┌─ Data

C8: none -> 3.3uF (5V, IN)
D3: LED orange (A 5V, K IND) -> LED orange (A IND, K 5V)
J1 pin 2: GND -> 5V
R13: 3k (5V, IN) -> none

└─
┌─ Data

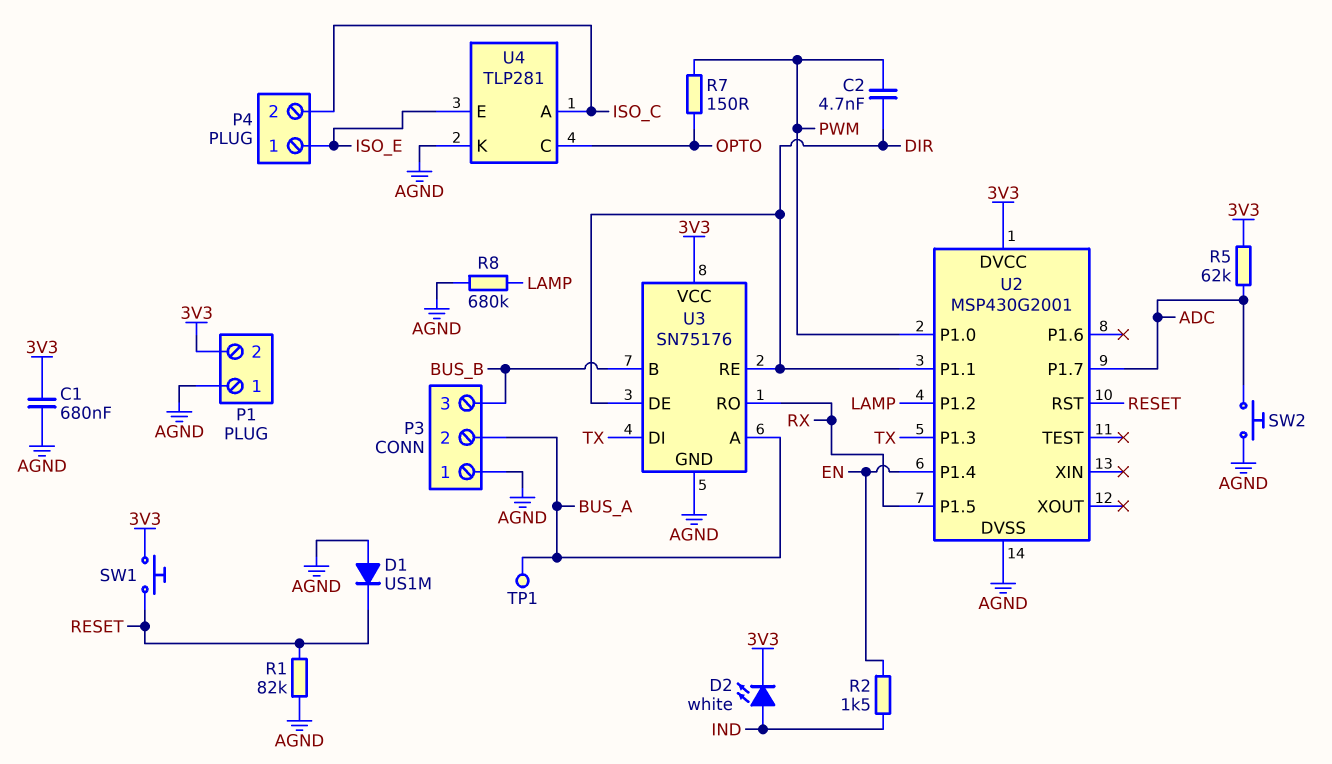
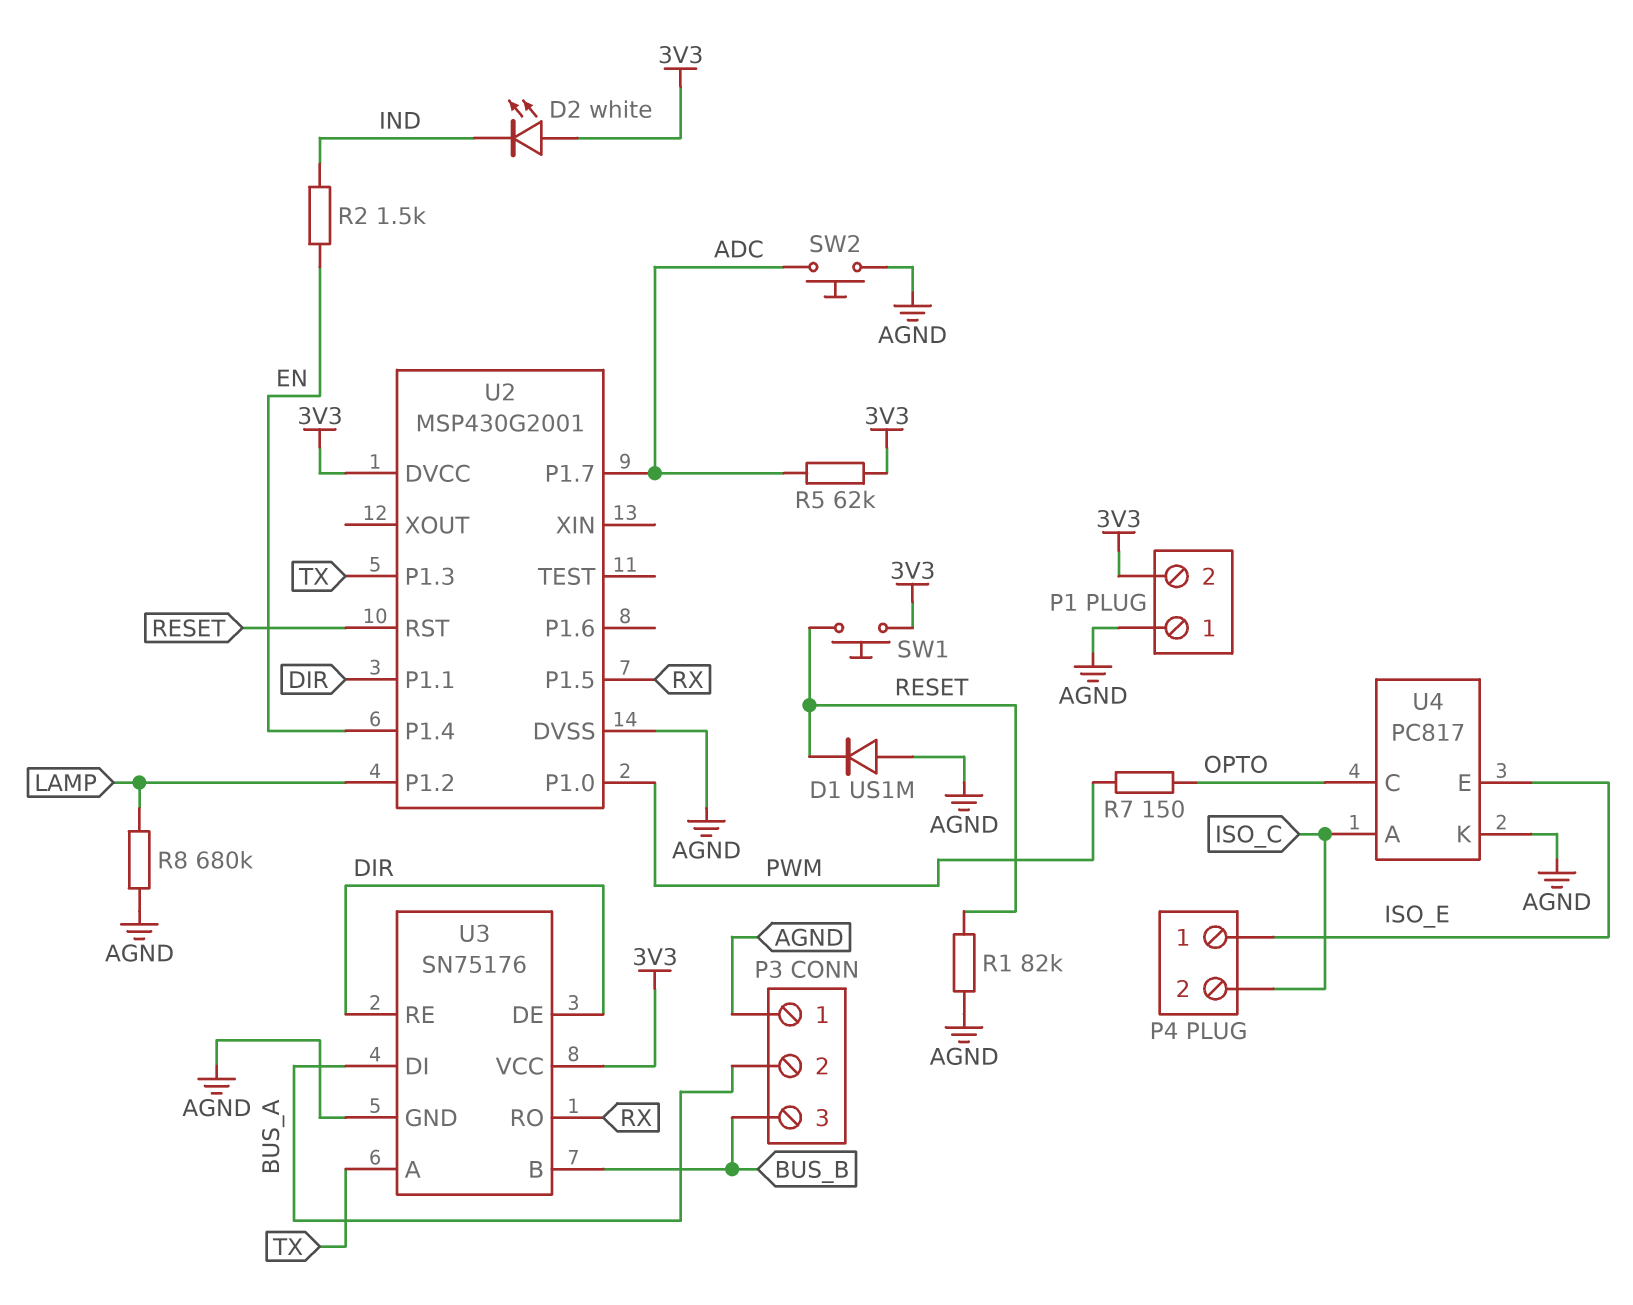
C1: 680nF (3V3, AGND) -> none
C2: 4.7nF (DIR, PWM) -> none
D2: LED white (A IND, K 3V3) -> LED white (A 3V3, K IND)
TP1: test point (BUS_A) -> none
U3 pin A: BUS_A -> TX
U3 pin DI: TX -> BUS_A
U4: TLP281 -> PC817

└─

Work task: Everything in the material above from the line that has "D2: LED white" through the line that has "U4: TLP281 -> PC817" must be duplicated exactly, with no other lines given.

Solution to this problem:
D2: LED white (A IND, K 3V3) -> LED white (A 3V3, K IND)
TP1: test point (BUS_A) -> none
U3 pin A: BUS_A -> TX
U3 pin DI: TX -> BUS_A
U4: TLP281 -> PC817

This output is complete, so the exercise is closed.